◆ **What is being asked**:
Copy each line of the data beneath in which the word "MOSI" appears.

◆ **Listed entries**:
════════════════════

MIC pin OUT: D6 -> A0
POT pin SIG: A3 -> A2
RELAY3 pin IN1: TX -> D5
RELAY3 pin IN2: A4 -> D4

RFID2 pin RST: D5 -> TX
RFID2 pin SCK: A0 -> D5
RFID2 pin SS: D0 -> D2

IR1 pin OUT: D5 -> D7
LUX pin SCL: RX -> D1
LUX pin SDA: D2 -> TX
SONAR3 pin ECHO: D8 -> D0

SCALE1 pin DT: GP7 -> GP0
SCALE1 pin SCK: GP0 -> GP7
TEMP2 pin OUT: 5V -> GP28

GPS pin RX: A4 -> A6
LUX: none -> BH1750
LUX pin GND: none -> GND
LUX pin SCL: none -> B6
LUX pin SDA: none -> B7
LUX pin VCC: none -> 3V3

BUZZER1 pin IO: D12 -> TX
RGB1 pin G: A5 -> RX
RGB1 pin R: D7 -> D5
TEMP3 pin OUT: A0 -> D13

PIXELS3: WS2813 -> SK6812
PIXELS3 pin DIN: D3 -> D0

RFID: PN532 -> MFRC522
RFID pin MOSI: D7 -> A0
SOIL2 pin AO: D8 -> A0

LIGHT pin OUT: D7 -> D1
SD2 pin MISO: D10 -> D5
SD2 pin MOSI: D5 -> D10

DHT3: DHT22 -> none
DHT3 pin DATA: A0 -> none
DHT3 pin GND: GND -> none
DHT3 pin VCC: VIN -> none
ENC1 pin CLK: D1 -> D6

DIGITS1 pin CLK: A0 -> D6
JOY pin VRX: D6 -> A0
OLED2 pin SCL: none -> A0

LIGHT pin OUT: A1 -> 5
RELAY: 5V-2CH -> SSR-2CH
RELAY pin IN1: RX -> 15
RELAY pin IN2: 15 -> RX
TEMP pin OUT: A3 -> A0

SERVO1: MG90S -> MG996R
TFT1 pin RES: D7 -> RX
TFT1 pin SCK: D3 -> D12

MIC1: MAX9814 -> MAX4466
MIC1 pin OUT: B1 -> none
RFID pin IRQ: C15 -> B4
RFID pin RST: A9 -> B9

════════════════════

◆ **Result**:
RFID pin MOSI: D7 -> A0
SD2 pin MOSI: D5 -> D10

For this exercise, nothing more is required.